* _Action item_: What you write must be the listing below in full, word for word, minus its pictures.

◇ ◇ ◇

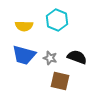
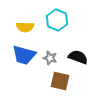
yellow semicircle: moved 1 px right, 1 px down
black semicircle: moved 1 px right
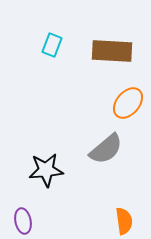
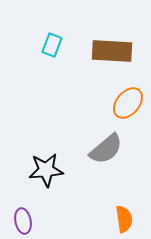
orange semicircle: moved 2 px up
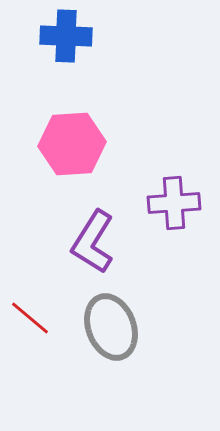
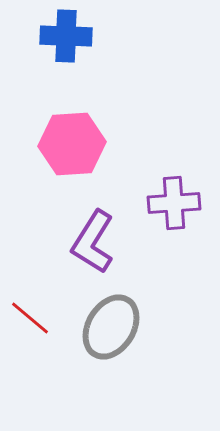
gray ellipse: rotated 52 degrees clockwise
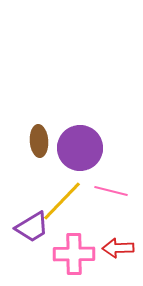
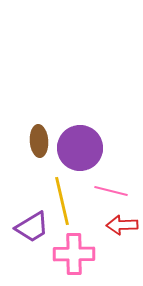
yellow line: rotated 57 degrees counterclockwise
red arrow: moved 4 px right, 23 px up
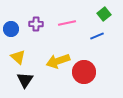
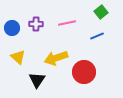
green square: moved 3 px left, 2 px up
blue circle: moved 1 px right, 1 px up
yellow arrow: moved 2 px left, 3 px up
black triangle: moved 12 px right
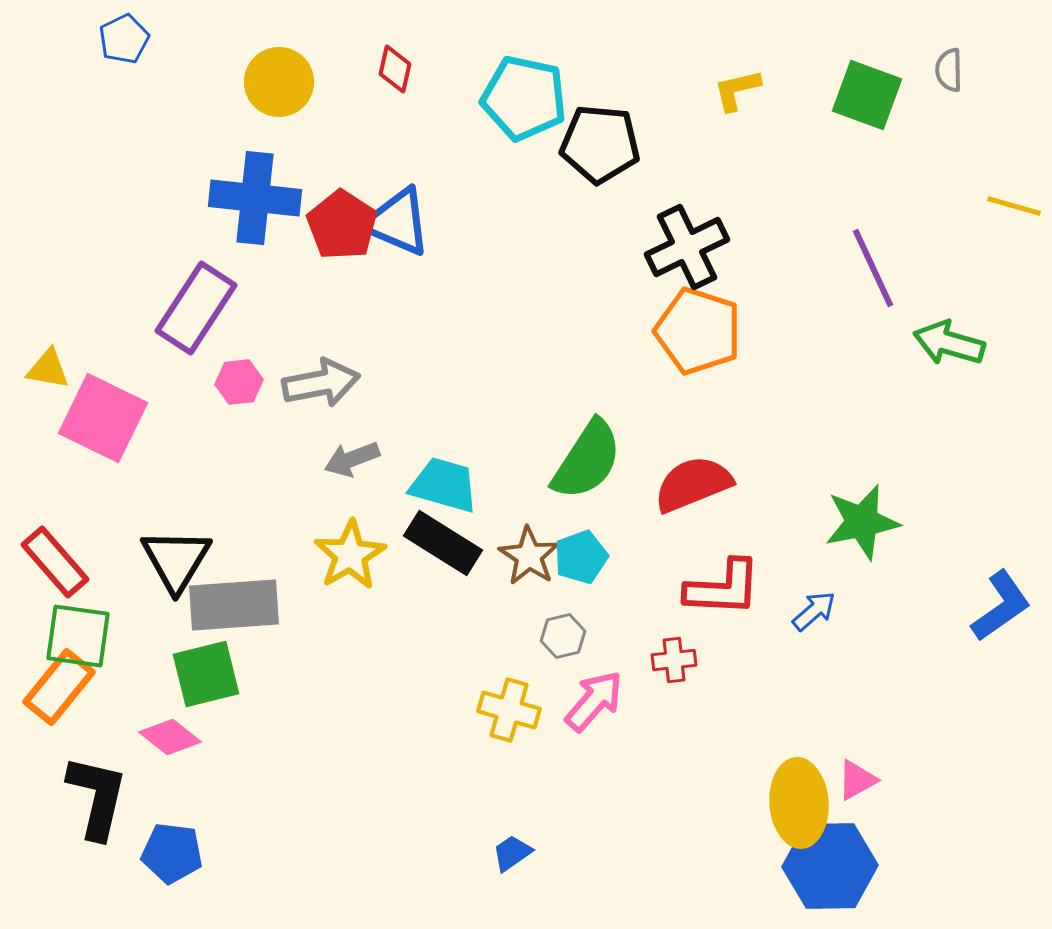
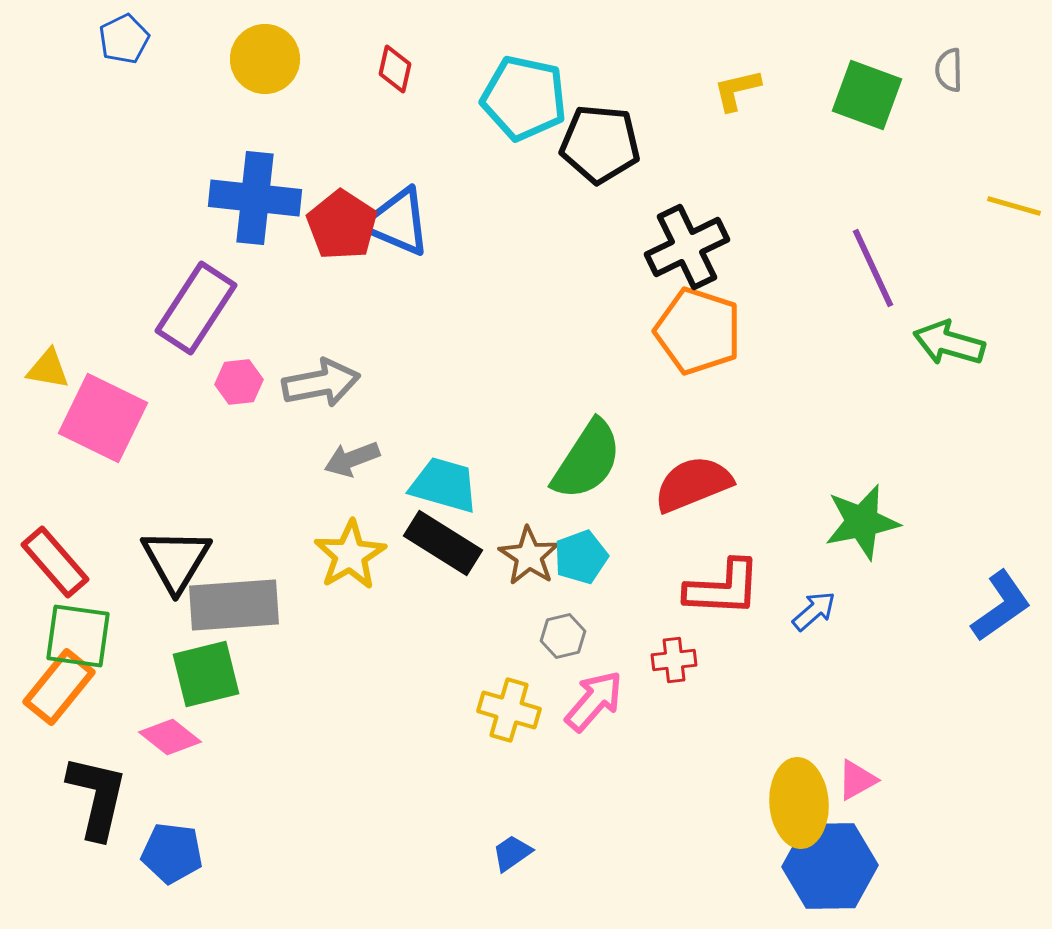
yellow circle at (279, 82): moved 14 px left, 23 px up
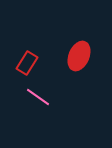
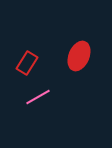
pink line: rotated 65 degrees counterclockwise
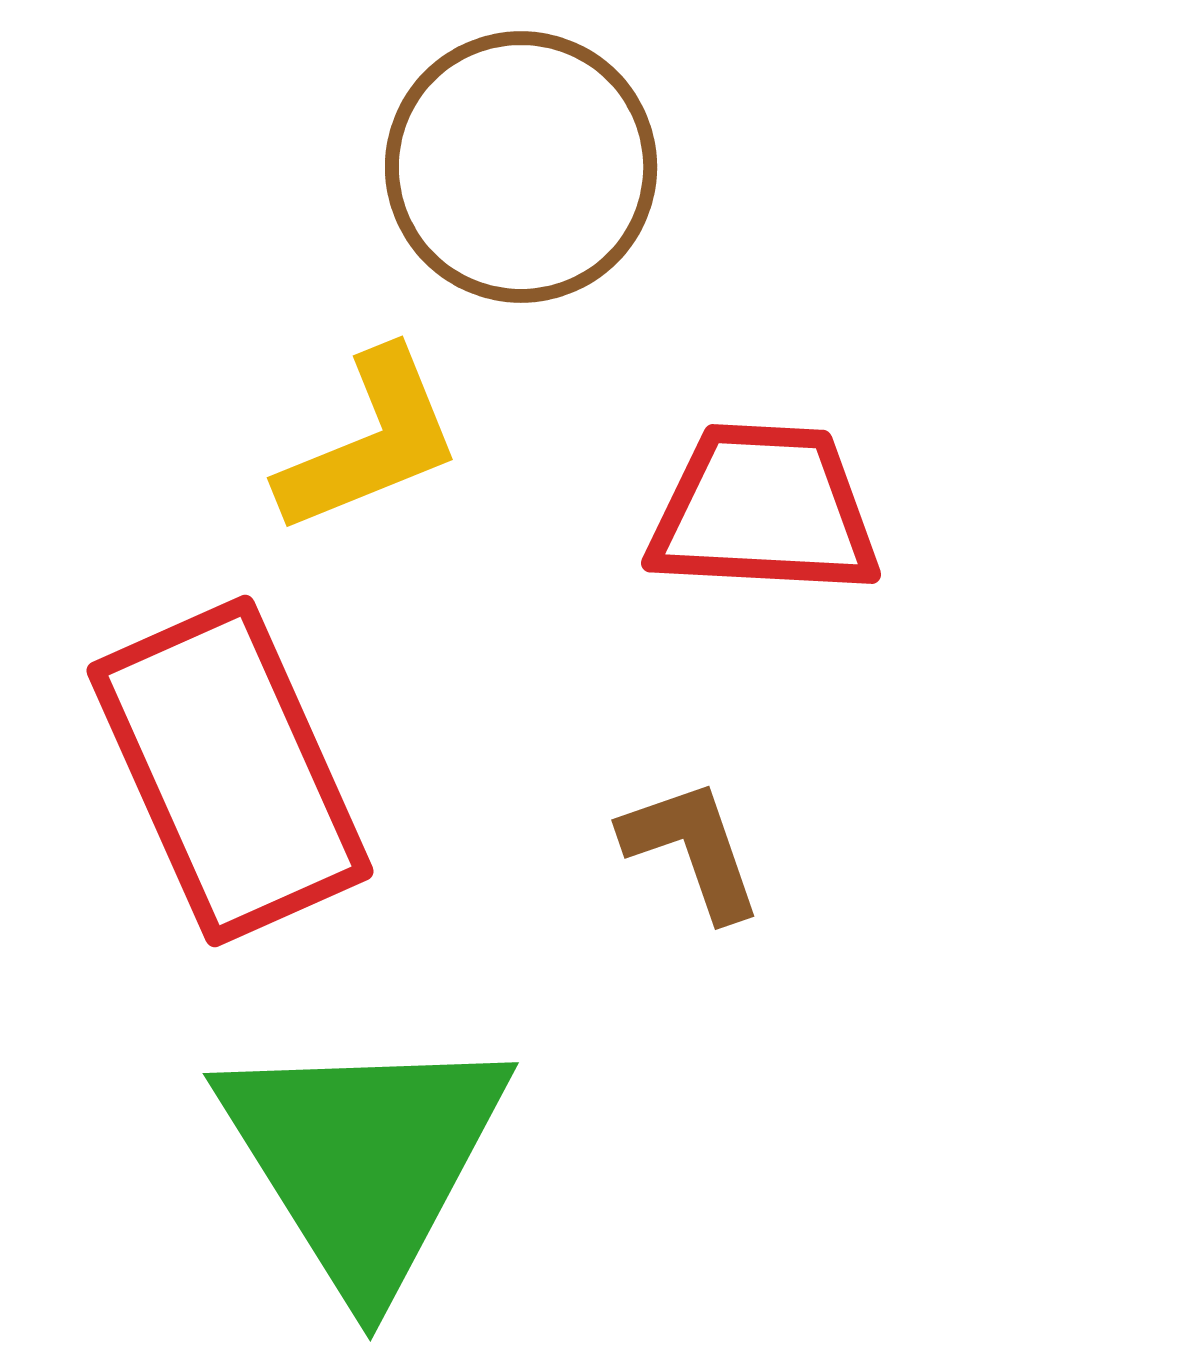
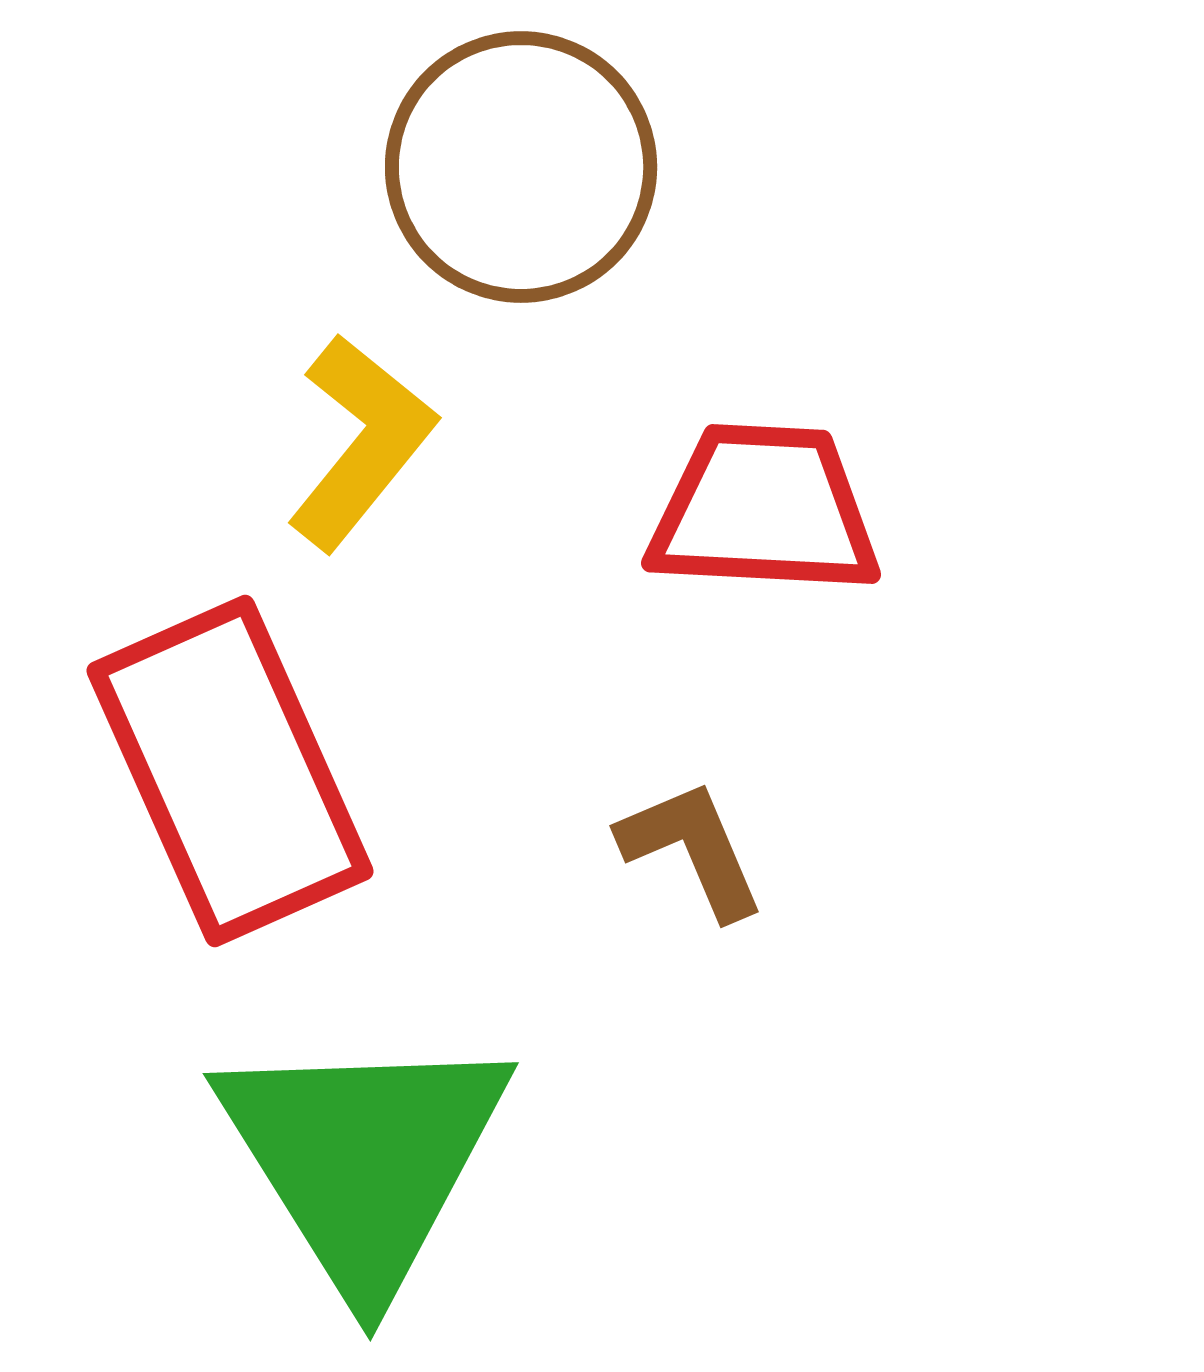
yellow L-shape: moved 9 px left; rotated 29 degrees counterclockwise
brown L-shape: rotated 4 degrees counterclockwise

◇ ◇ ◇

* _Response to this exercise_:
yellow semicircle: moved 1 px right, 1 px down
black semicircle: moved 1 px right
orange semicircle: moved 2 px up
gray ellipse: rotated 52 degrees clockwise
yellow line: rotated 57 degrees counterclockwise
red arrow: moved 4 px right, 23 px up
green square: moved 3 px left, 2 px up
blue circle: moved 1 px right, 1 px up
yellow arrow: moved 2 px left, 3 px up
black triangle: moved 12 px right
yellow circle at (279, 82): moved 14 px left, 23 px up
pink line: rotated 65 degrees counterclockwise
yellow L-shape: moved 9 px left; rotated 29 degrees counterclockwise
brown L-shape: rotated 4 degrees counterclockwise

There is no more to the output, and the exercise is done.